SUPPLIED ENTRIES:

• • •

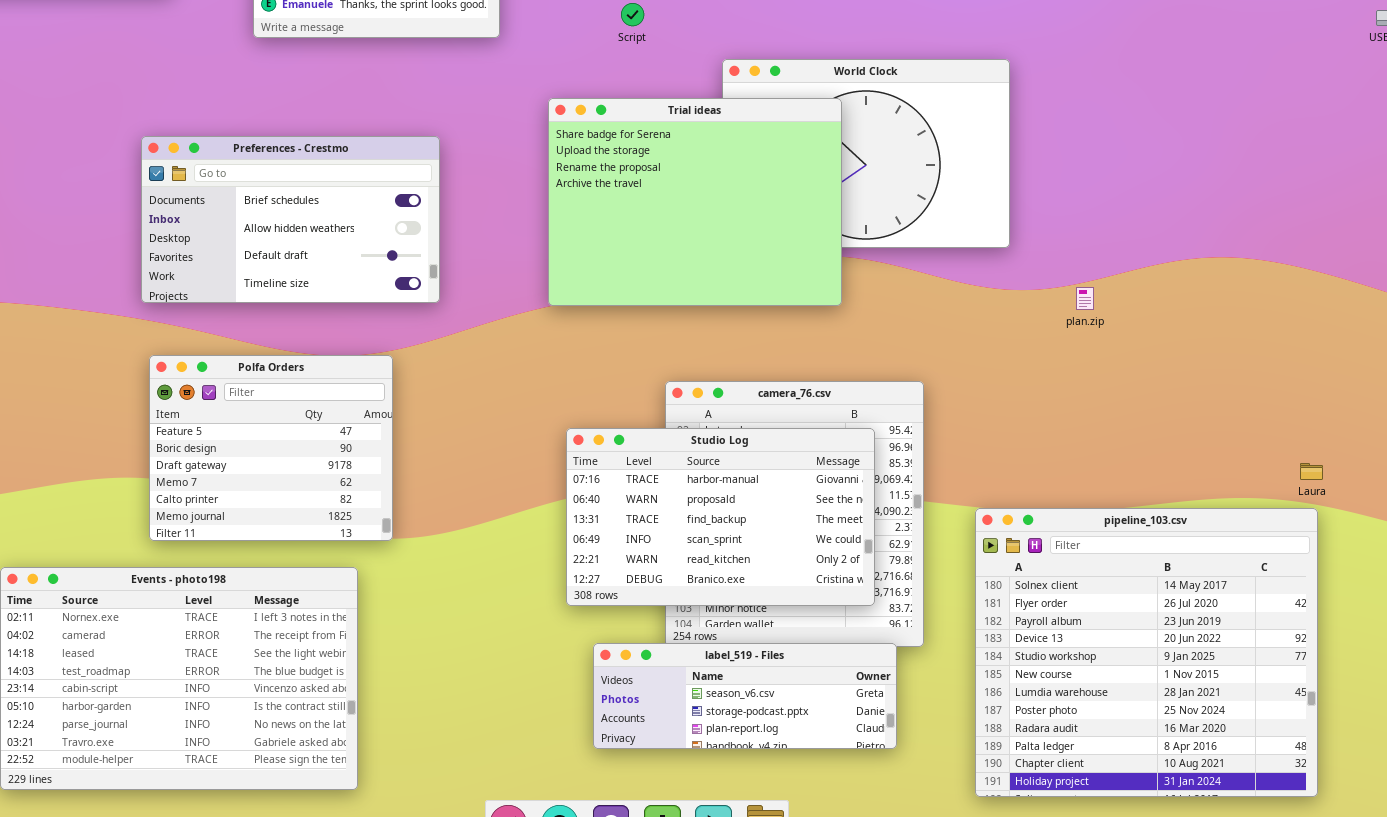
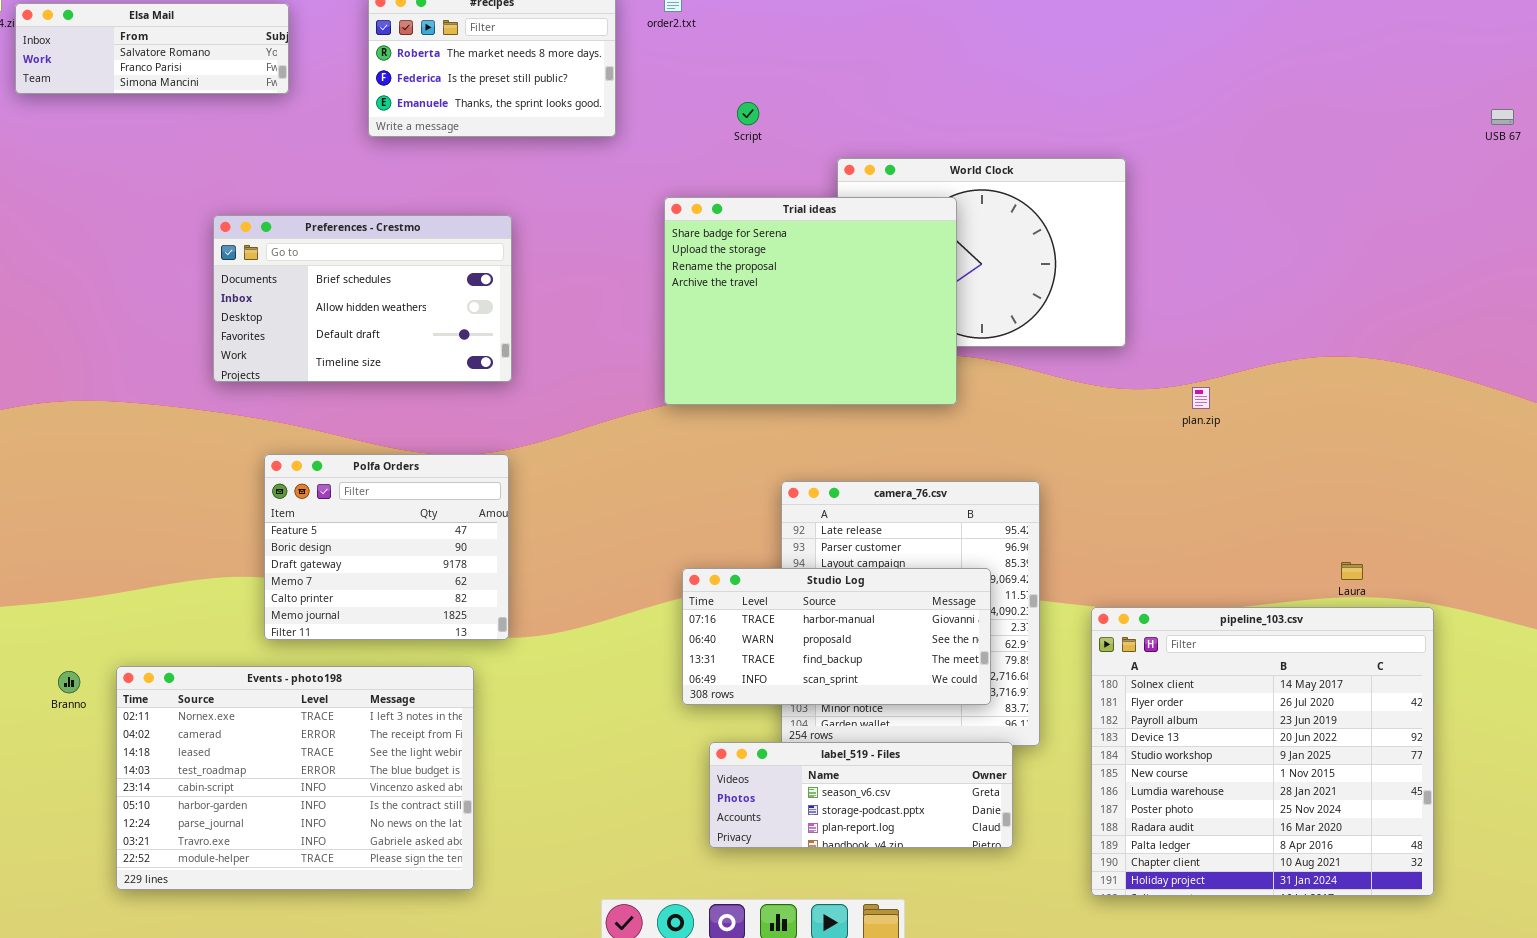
Preferences - Crestmo: [141,136,440,303] -> [213,215,512,382], moved
Studio Log: [566,428,875,606] -> [682,568,991,705], resized
Laura: [1300,463,1323,480] -> [1341,562,1363,580], moved

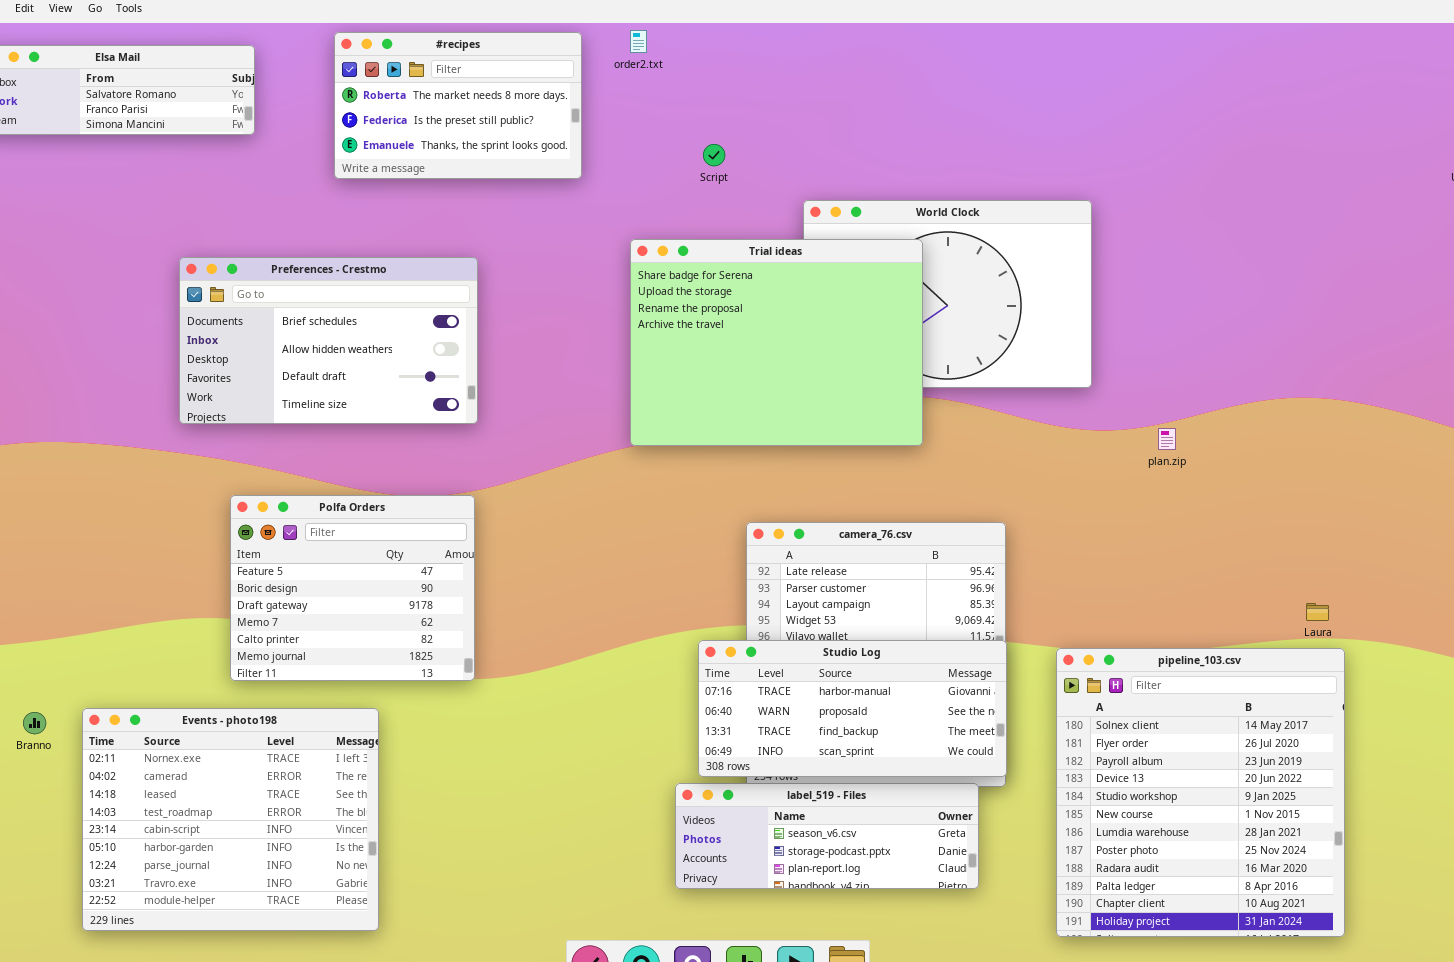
Studio Log: [682,568,991,705] -> [698,640,1007,777], moved
pipeline_103.csv: [1091,607,1434,896] -> [1056,648,1345,937], resized
Events - photo198: [116,666,474,890] -> [82,708,379,931], resized

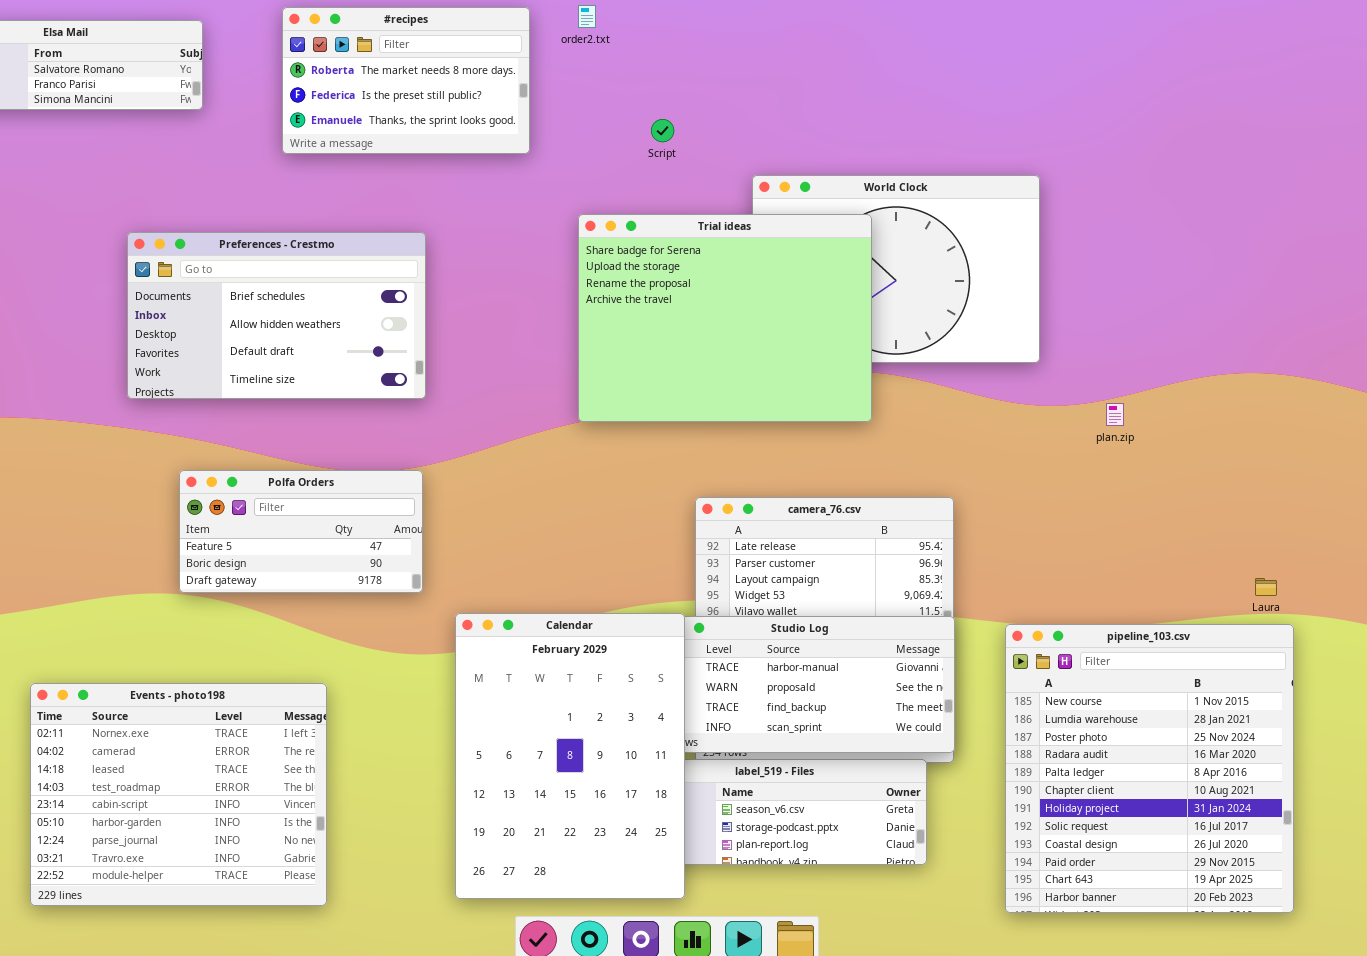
Polfa Orders: [230,495,475,681] -> [179,470,423,593], resized
Calendar: none -> [455,613,685,899], opened
pipeline_103.csv: [1056,648,1345,937] -> [1005,624,1294,913], scrolled down 5 rows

• • •

PROBLEM DETAILS: If pictures appear among the entries above, omit them; repeat everything else verbatim.

RESULT FOR THIS TASK:
Preferences - Crestmo: [141,136,440,303] -> [213,215,512,382], moved
Studio Log: [566,428,875,606] -> [682,568,991,705], resized
Laura: [1300,463,1323,480] -> [1341,562,1363,580], moved

Studio Log: [682,568,991,705] -> [698,640,1007,777], moved
pipeline_103.csv: [1091,607,1434,896] -> [1056,648,1345,937], resized
Events - photo198: [116,666,474,890] -> [82,708,379,931], resized

Polfa Orders: [230,495,475,681] -> [179,470,423,593], resized
Calendar: none -> [455,613,685,899], opened
pipeline_103.csv: [1056,648,1345,937] -> [1005,624,1294,913], scrolled down 5 rows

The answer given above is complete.